Records shown below:

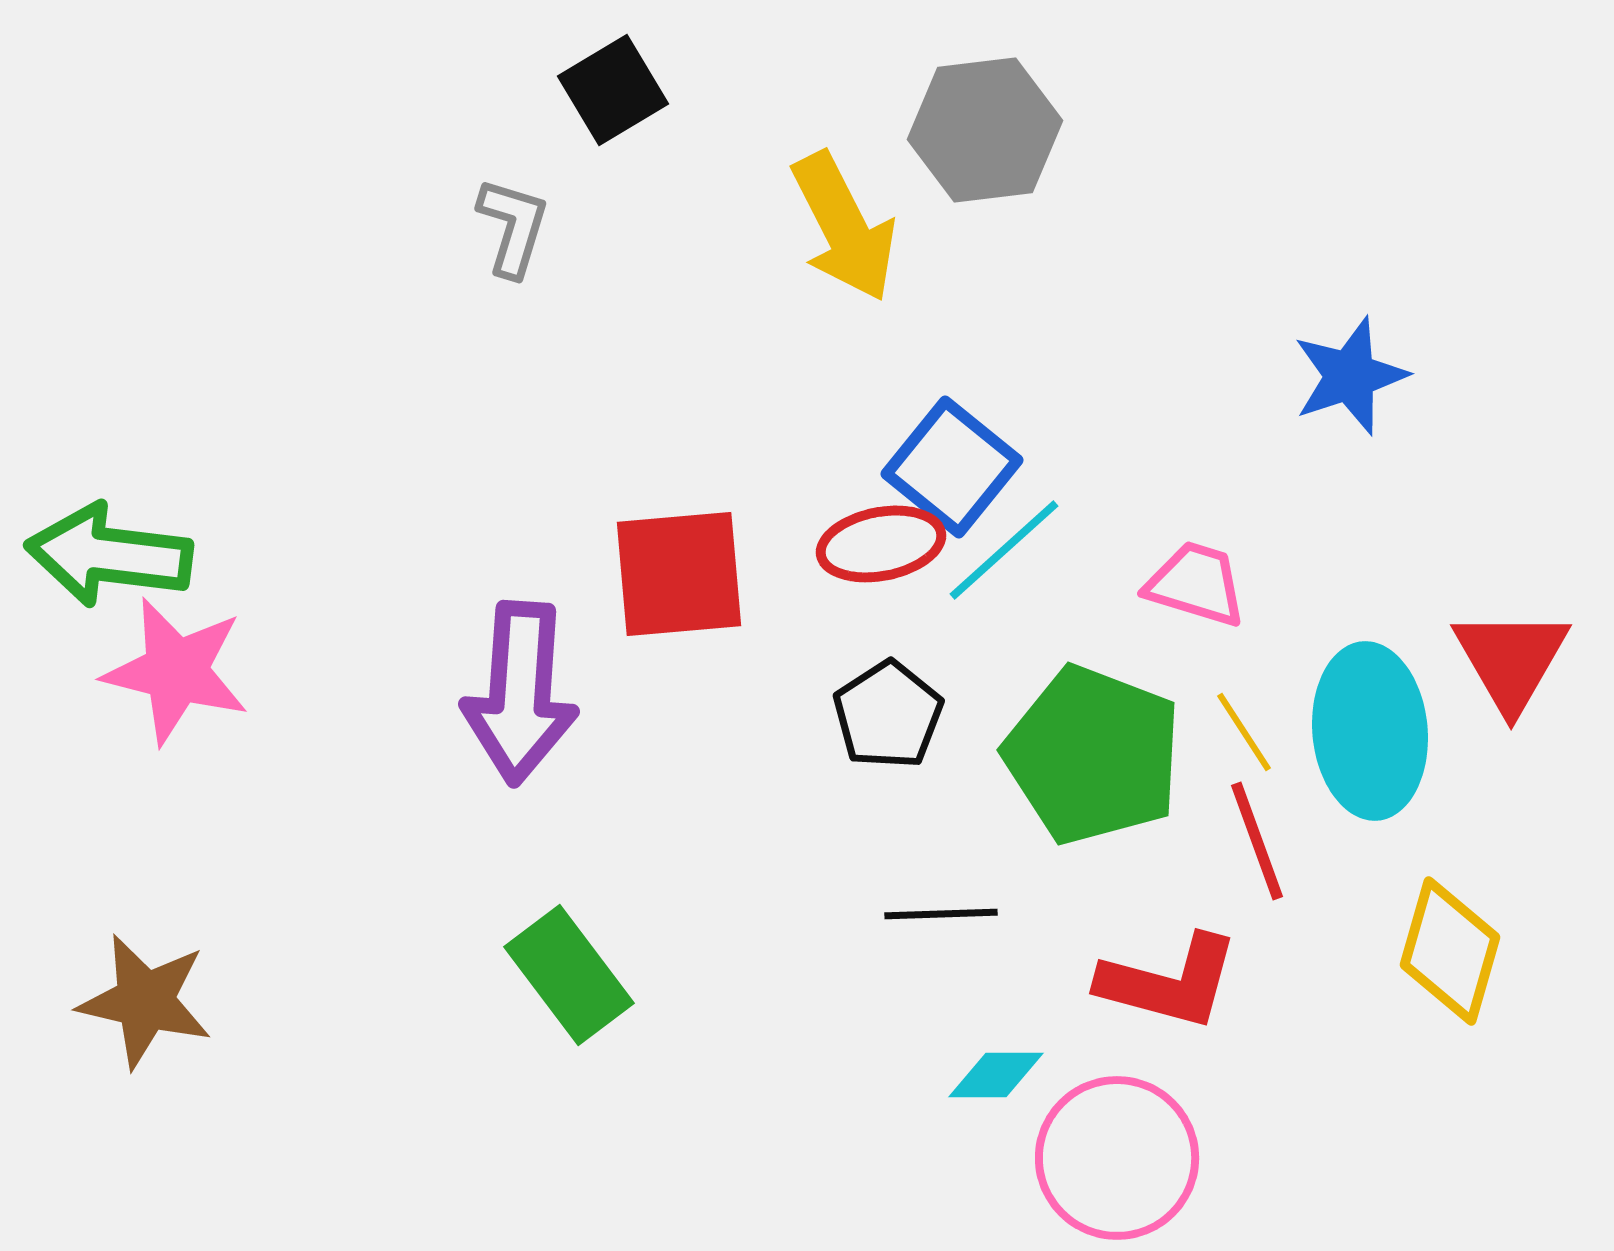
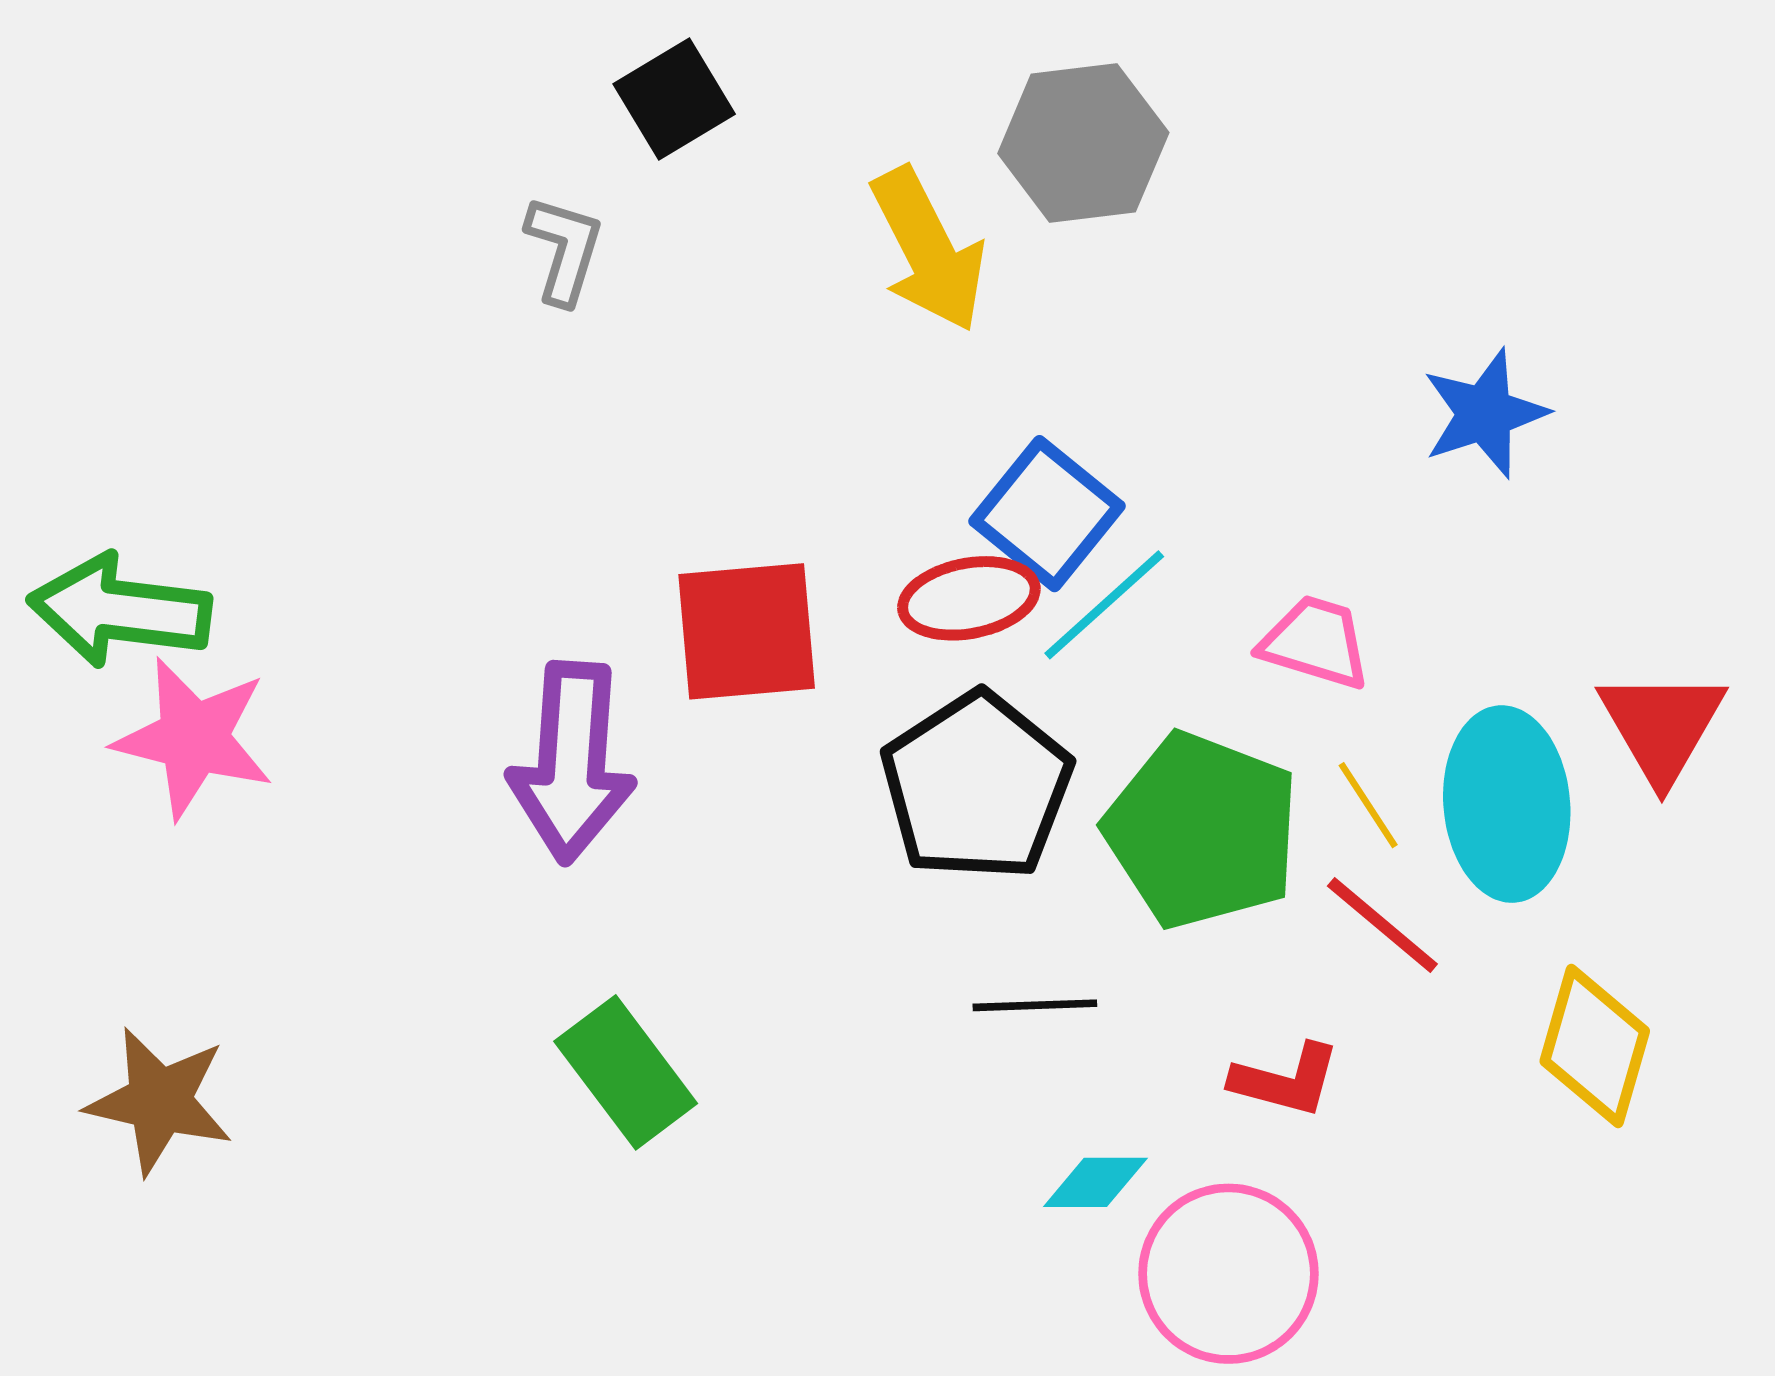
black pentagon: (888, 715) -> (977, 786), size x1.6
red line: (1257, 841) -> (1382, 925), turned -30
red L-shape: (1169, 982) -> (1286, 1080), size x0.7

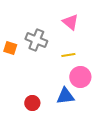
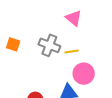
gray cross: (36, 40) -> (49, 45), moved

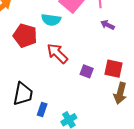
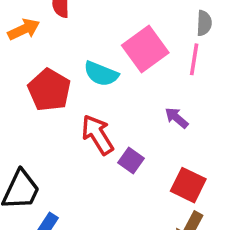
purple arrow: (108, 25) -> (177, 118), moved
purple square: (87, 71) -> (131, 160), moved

End of Records shown.

The answer must consist of every line above that holds the string "purple", copied exactly.

**Your solution**
purple arrow: (108, 25) -> (177, 118), moved
purple square: (87, 71) -> (131, 160), moved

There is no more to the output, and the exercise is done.